Aim of the exercise:
Starting at the line that holds "IC5 pin GND: DGND -> SIG", transcribe every line to the end of the data exactly; include no other lines.

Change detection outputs
- - - - -
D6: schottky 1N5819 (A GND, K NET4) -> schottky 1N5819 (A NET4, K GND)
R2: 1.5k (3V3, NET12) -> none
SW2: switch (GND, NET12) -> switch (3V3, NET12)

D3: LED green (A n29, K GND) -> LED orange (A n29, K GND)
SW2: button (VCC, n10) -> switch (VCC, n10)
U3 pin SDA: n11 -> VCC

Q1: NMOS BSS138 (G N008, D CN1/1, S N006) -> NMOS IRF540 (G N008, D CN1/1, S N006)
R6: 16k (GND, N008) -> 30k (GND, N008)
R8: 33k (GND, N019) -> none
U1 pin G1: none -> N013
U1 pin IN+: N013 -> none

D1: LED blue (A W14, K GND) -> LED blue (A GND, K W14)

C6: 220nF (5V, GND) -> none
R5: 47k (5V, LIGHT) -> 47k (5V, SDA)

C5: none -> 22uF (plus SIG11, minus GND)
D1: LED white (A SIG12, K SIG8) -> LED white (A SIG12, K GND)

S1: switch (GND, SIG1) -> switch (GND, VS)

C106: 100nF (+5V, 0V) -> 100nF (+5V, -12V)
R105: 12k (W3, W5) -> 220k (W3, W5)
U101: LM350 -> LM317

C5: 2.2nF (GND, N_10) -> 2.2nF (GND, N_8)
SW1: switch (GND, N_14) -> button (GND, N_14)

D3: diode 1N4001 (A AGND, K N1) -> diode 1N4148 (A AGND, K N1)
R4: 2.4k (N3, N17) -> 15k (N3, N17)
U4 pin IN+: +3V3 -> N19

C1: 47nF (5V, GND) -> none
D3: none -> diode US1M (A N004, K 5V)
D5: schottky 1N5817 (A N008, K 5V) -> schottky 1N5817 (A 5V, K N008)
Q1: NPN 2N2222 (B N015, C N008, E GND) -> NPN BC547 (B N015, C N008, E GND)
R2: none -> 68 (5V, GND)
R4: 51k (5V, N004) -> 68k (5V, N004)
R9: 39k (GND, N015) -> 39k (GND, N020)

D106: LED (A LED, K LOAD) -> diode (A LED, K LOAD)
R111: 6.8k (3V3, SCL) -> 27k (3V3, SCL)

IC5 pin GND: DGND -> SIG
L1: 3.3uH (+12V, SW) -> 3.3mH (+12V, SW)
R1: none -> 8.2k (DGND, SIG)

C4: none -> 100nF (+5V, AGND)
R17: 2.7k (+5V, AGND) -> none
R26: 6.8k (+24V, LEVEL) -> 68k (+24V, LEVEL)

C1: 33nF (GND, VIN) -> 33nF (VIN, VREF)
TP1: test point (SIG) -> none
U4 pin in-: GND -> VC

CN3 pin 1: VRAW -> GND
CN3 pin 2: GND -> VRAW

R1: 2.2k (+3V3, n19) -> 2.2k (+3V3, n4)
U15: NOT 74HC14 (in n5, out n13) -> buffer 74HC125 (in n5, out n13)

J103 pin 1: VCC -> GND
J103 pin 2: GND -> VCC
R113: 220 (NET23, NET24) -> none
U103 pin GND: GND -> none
- - - - -
Result of the task:
IC5 pin GND: DGND -> SIG
L1: 3.3uH (+12V, SW) -> 3.3mH (+12V, SW)
R1: none -> 8.2k (DGND, SIG)

C4: none -> 100nF (+5V, AGND)
R17: 2.7k (+5V, AGND) -> none
R26: 6.8k (+24V, LEVEL) -> 68k (+24V, LEVEL)

C1: 33nF (GND, VIN) -> 33nF (VIN, VREF)
TP1: test point (SIG) -> none
U4 pin in-: GND -> VC

CN3 pin 1: VRAW -> GND
CN3 pin 2: GND -> VRAW

R1: 2.2k (+3V3, n19) -> 2.2k (+3V3, n4)
U15: NOT 74HC14 (in n5, out n13) -> buffer 74HC125 (in n5, out n13)

J103 pin 1: VCC -> GND
J103 pin 2: GND -> VCC
R113: 220 (NET23, NET24) -> none
U103 pin GND: GND -> none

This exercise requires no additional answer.